*** Block opens ***

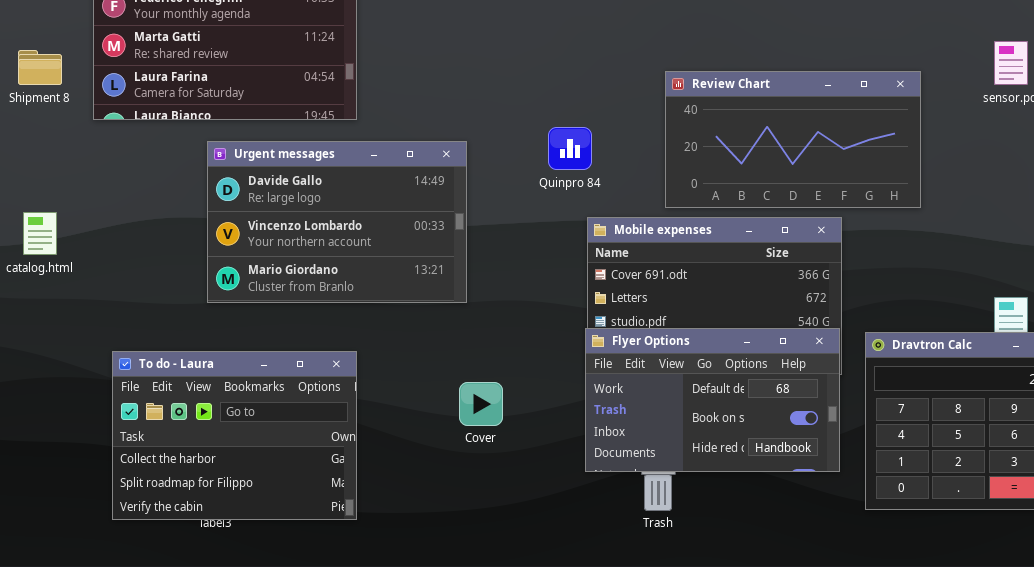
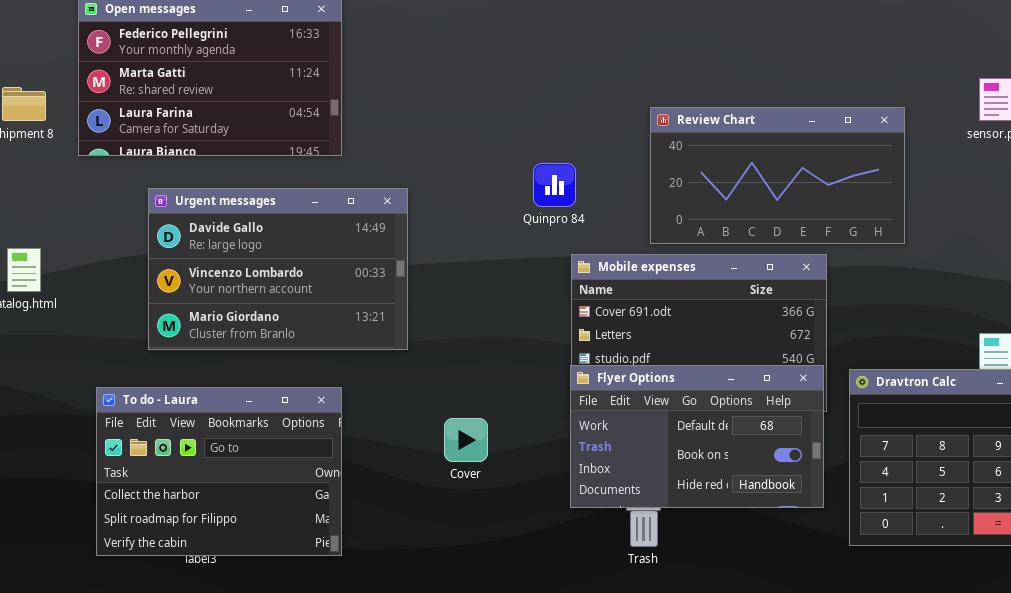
Urgent messages: [207,141,467,303] -> [148,188,408,350], moved

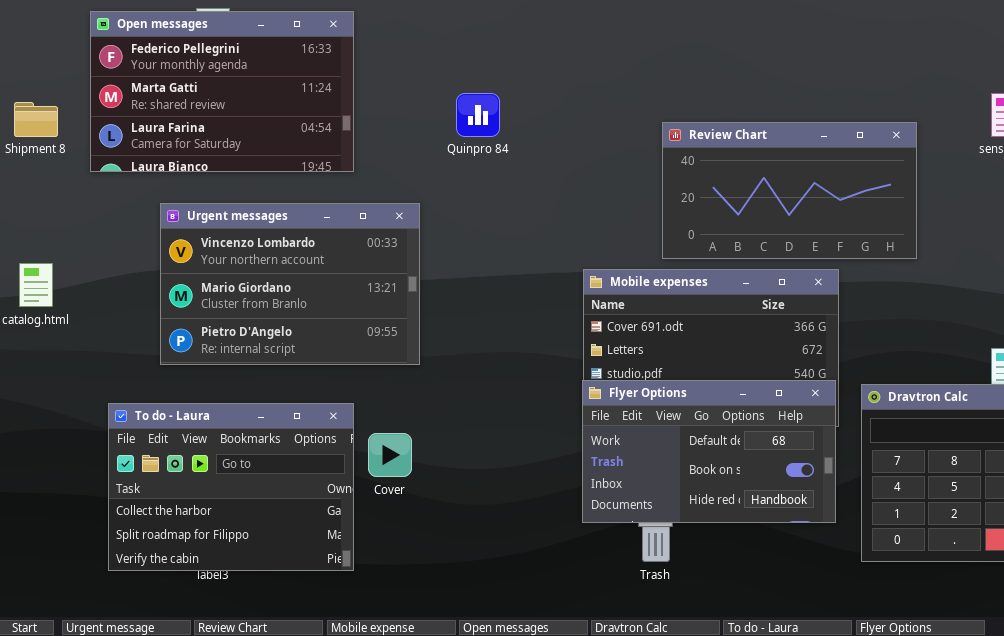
Quinpro 84: [533,163,576,207] -> [456,93,500,137], moved
Urgent messages: [148,188,408,350] -> [160,203,420,365], scrolled down 1 row
Cover: [444,418,488,462] -> [368,433,412,477], moved

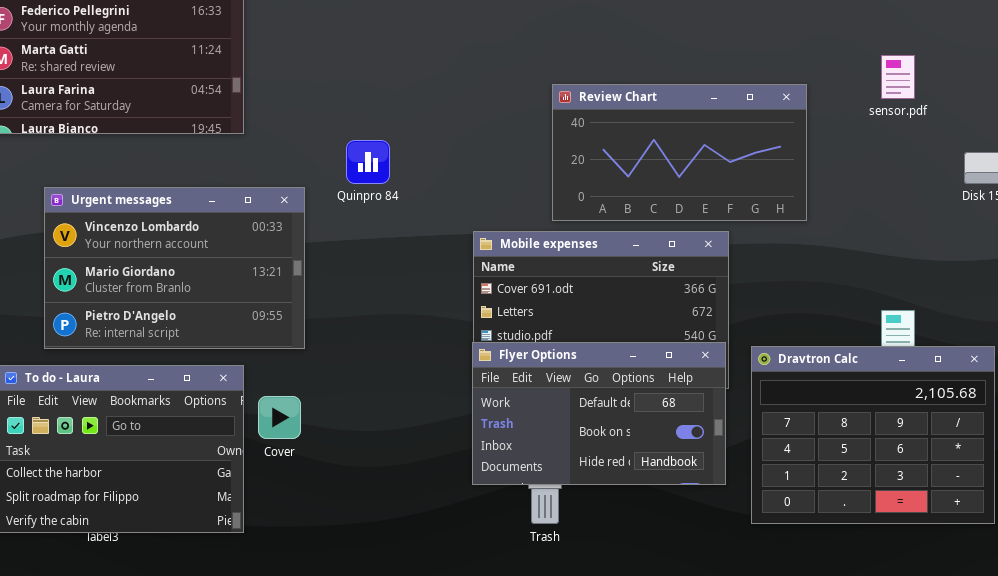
Quinpro 84: [456,93,500,137] -> [346,140,390,184], moved
Urgent messages: [160,203,420,365] -> [44,187,305,349], moved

*** Block closes ***

_WORK TO COMPLETE_: An exact retyping of each record, with no pictures, is the answer required.

_RESPONSE BELOW_:
Urgent messages: [207,141,467,303] -> [148,188,408,350], moved

Quinpro 84: [533,163,576,207] -> [456,93,500,137], moved
Urgent messages: [148,188,408,350] -> [160,203,420,365], scrolled down 1 row
Cover: [444,418,488,462] -> [368,433,412,477], moved

Quinpro 84: [456,93,500,137] -> [346,140,390,184], moved
Urgent messages: [160,203,420,365] -> [44,187,305,349], moved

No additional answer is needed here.